**TASK INSTRUCTIONS**
The response must reproduce exactly every line of the material below holding the word "brown".

**SUPPLIED DATA**
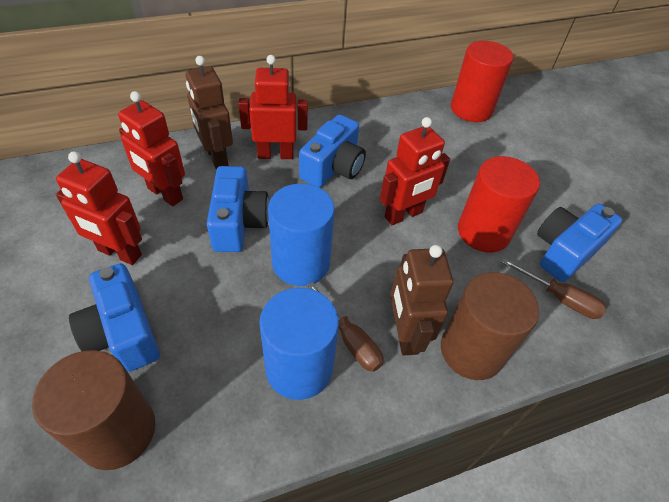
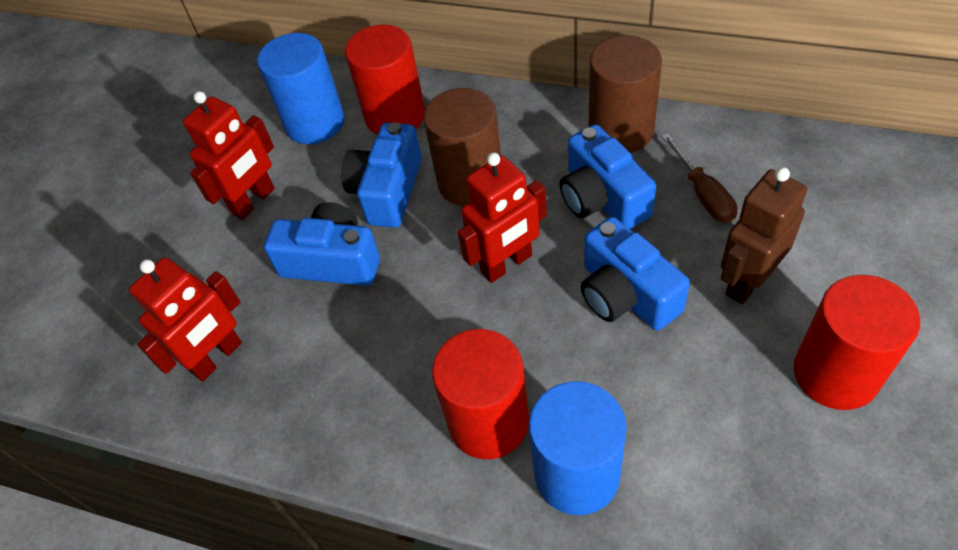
brown robot: 2 -> 1
brown screwdriver: 2 -> 1
red cylinder: 2 -> 3
red robot: 4 -> 3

**RESULT FOR THIS EXERCISE**
brown robot: 2 -> 1
brown screwdriver: 2 -> 1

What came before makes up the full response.